Recorded data:
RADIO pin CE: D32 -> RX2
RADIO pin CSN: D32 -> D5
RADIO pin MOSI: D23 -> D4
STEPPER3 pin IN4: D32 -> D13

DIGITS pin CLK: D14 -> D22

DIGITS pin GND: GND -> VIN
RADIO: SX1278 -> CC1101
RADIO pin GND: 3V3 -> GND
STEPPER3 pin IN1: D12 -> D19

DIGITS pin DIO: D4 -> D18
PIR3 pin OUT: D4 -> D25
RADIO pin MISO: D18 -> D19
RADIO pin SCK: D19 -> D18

...

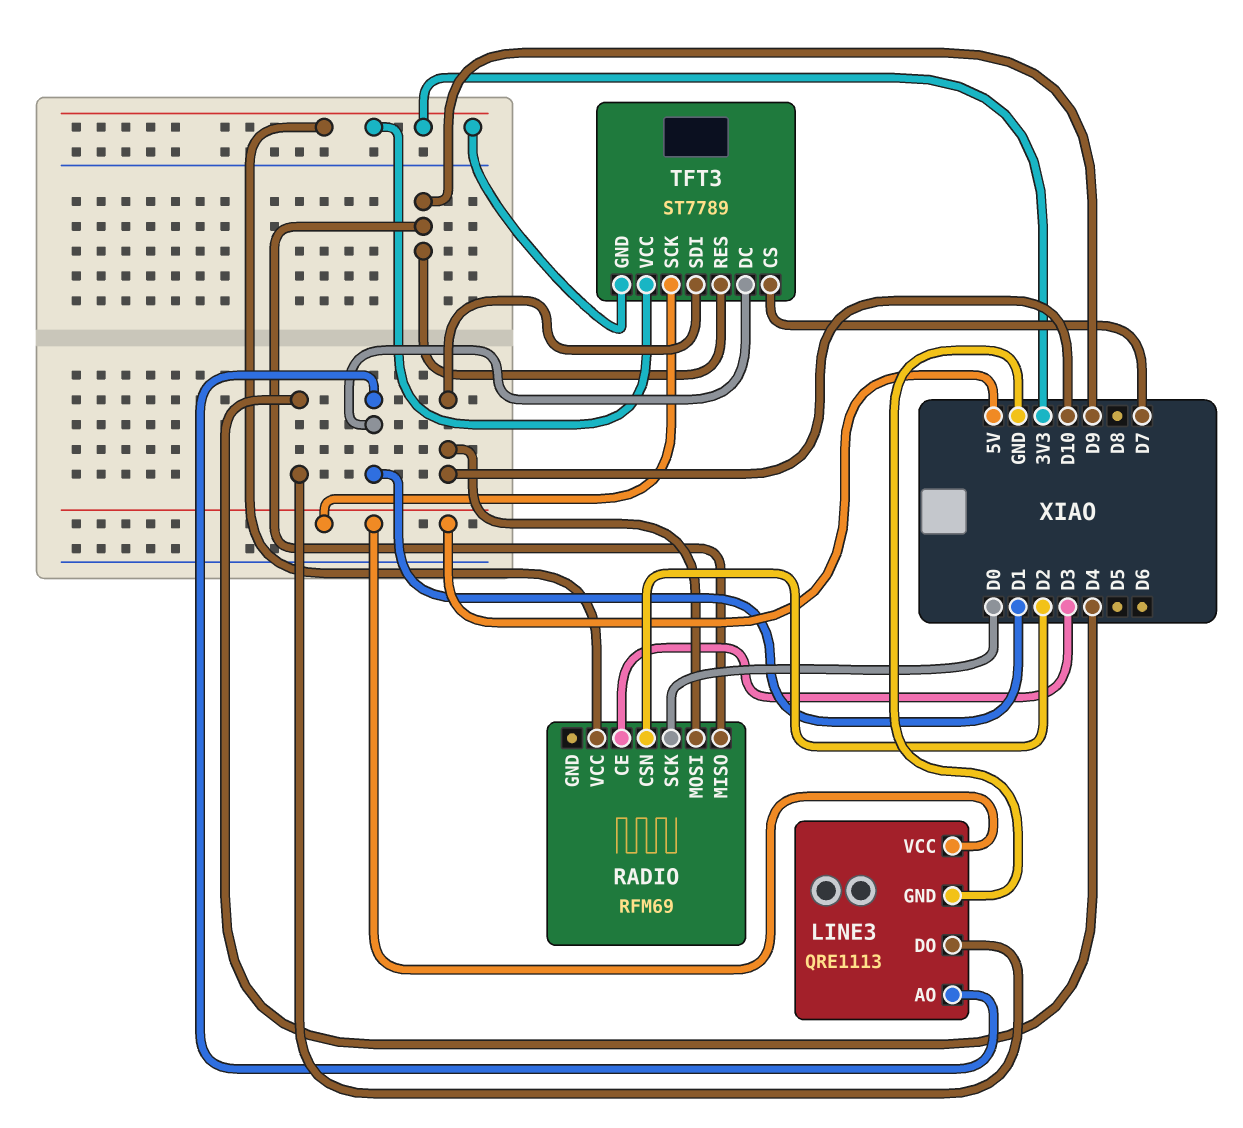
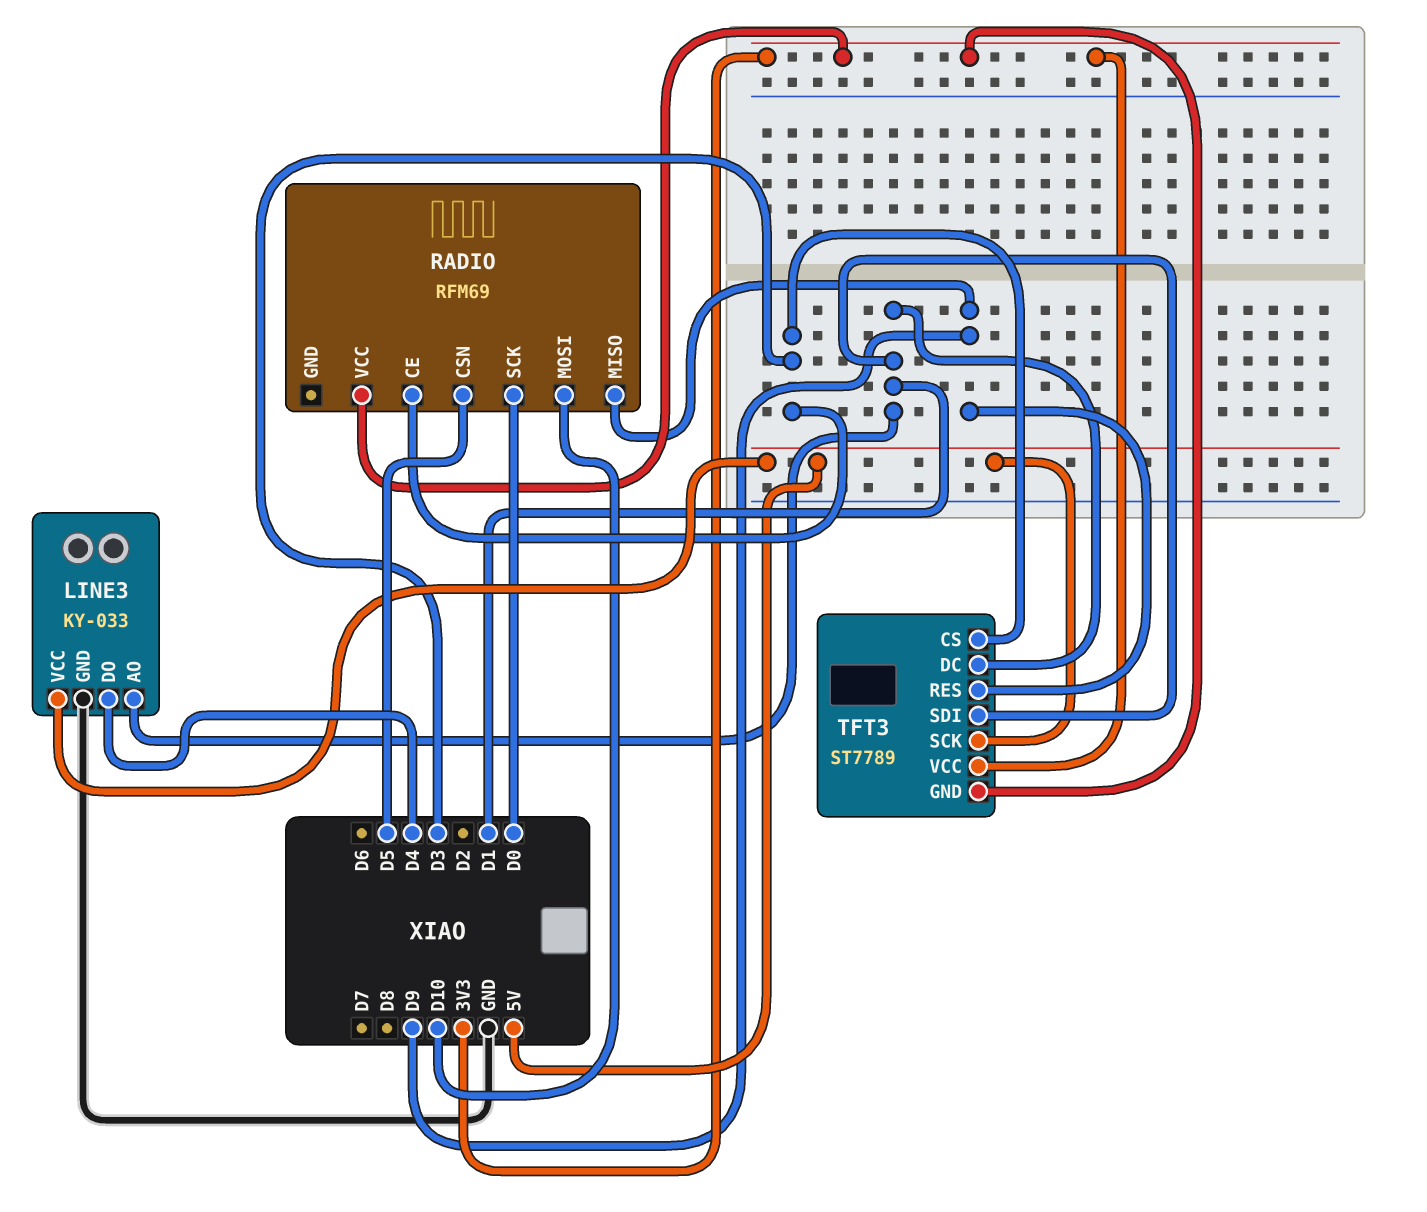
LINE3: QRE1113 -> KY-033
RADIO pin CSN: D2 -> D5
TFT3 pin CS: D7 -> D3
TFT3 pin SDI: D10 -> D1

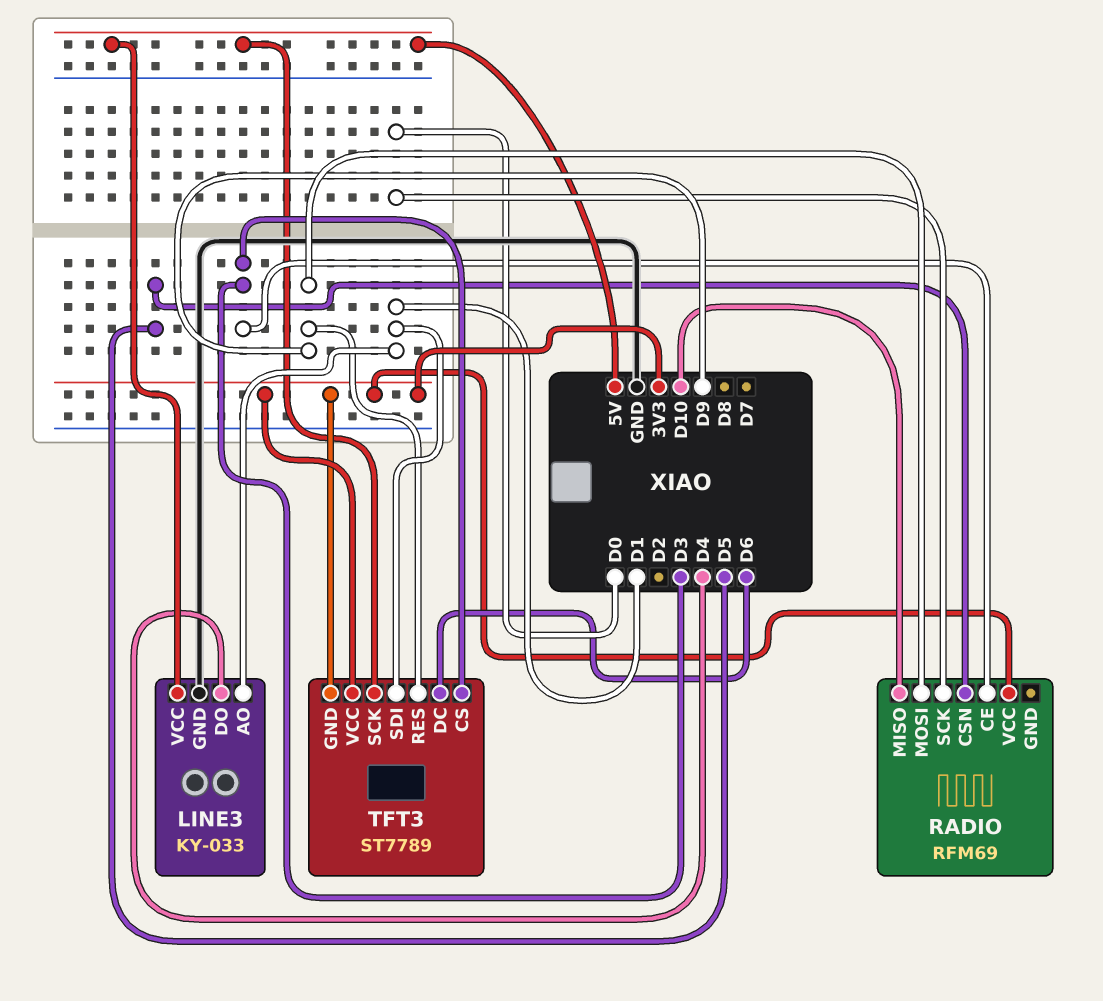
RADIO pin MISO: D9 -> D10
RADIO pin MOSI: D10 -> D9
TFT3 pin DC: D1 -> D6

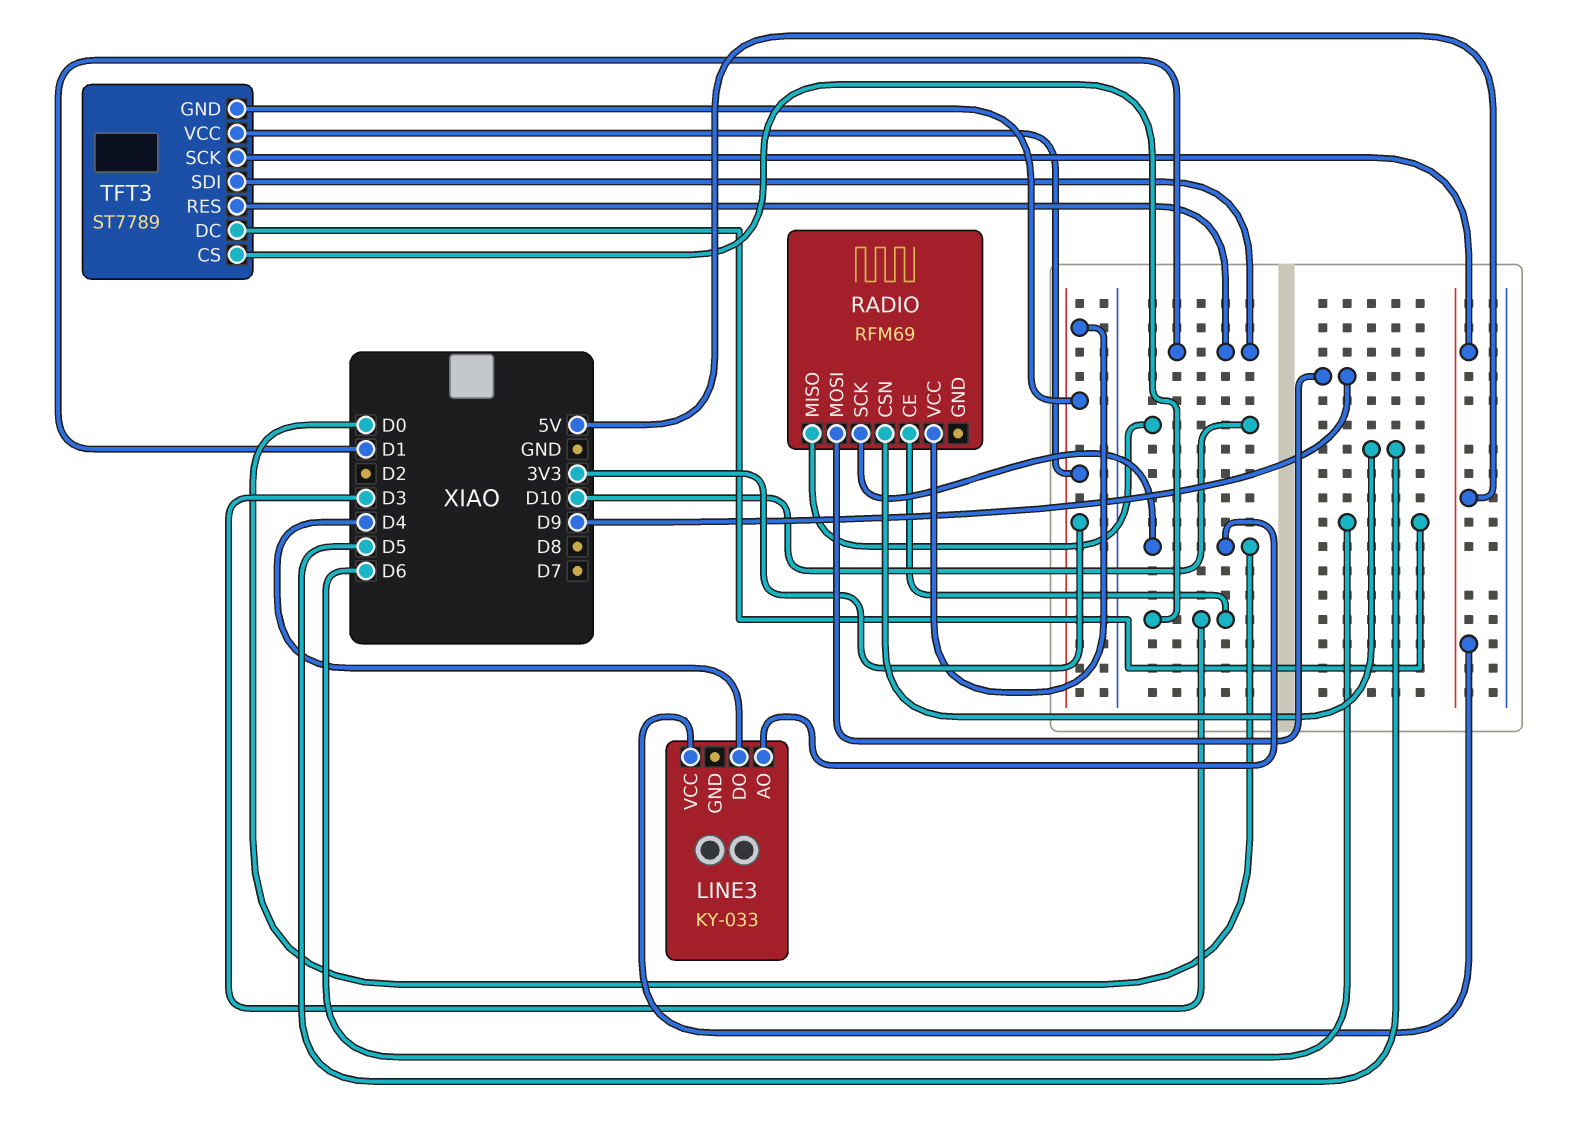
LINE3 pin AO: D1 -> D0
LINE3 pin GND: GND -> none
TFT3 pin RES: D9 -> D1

...

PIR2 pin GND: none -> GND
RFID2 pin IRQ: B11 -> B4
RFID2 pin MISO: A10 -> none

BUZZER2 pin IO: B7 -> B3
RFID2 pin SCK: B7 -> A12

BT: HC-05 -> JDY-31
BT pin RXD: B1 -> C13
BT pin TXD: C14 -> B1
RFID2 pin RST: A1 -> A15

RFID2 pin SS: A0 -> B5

(Activity): Start with the line above that contains "RADIO pin CE: D32 -> RX2" and stop after the line that contains "RADIO pin SCK: D19 -> D18". Output those lines exactly, and only those.

(Response to the task):
RADIO pin CE: D32 -> RX2
RADIO pin CSN: D32 -> D5
RADIO pin MOSI: D23 -> D4
STEPPER3 pin IN4: D32 -> D13

DIGITS pin CLK: D14 -> D22

DIGITS pin GND: GND -> VIN
RADIO: SX1278 -> CC1101
RADIO pin GND: 3V3 -> GND
STEPPER3 pin IN1: D12 -> D19

DIGITS pin DIO: D4 -> D18
PIR3 pin OUT: D4 -> D25
RADIO pin MISO: D18 -> D19
RADIO pin SCK: D19 -> D18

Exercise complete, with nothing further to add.